**Assigned task**
Using the material below, return exactly the lines between the one holding "(384, 199) = (448, 321): purple" and the one holding "(505, 197) = (304, 251): brown", inclusive, and no others.

═════ Provided data ═════

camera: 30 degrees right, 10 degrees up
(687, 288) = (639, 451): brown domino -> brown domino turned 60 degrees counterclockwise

═════
═════ Provided data ═════

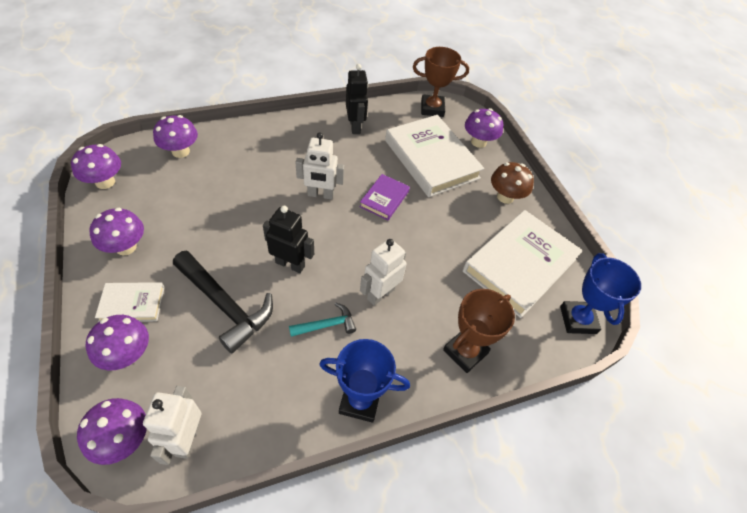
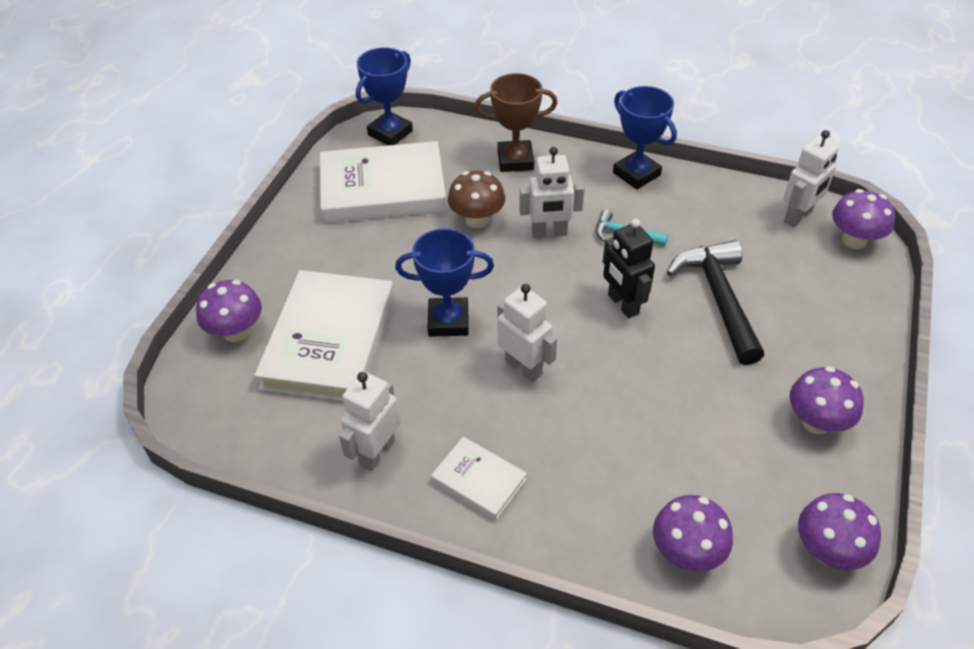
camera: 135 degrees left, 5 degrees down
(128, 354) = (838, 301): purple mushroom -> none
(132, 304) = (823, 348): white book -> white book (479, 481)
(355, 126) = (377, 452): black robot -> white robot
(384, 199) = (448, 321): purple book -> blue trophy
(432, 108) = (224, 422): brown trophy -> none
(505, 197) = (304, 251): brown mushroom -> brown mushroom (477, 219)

═════

**Output below**
(384, 199) = (448, 321): purple book -> blue trophy
(432, 108) = (224, 422): brown trophy -> none
(505, 197) = (304, 251): brown mushroom -> brown mushroom (477, 219)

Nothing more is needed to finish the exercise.